* [YOUR GOAL]: Instruction for the data below: set down exactly the lines from the line with "U6: buffer 74LS07" to the line with "U20: NAND CD4011", inclusive, and no others.

* [INPUT MATERIAL]:

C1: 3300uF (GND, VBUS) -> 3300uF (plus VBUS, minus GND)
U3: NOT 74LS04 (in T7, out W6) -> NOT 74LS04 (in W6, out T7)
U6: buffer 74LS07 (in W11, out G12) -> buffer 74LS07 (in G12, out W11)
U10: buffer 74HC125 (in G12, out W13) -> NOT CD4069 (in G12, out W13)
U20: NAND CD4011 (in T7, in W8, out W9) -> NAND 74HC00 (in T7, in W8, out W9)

--

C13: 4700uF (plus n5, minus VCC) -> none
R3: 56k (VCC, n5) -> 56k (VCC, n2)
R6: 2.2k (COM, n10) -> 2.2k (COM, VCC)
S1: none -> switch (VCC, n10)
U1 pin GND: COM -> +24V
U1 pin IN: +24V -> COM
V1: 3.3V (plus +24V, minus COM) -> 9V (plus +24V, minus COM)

* [RESPONSE AREA]:
U6: buffer 74LS07 (in W11, out G12) -> buffer 74LS07 (in G12, out W11)
U10: buffer 74HC125 (in G12, out W13) -> NOT CD4069 (in G12, out W13)
U20: NAND CD4011 (in T7, in W8, out W9) -> NAND 74HC00 (in T7, in W8, out W9)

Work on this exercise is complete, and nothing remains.